• **EXERCISE REQUIREMENTS**: If a line in the data below holds the word "moved", copy it.

• **DATA SHOWN**:
________________________
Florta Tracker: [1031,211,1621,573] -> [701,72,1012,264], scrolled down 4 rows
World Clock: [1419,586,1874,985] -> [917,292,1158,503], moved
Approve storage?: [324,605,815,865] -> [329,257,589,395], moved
________________________
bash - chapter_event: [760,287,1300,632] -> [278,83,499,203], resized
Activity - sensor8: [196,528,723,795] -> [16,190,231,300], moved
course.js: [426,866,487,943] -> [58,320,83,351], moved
________________________
• **TASK OUTPUT**:
World Clock: [1419,586,1874,985] -> [917,292,1158,503], moved
Approve storage?: [324,605,815,865] -> [329,257,589,395], moved
Activity - sensor8: [196,528,723,795] -> [16,190,231,300], moved
course.js: [426,866,487,943] -> [58,320,83,351], moved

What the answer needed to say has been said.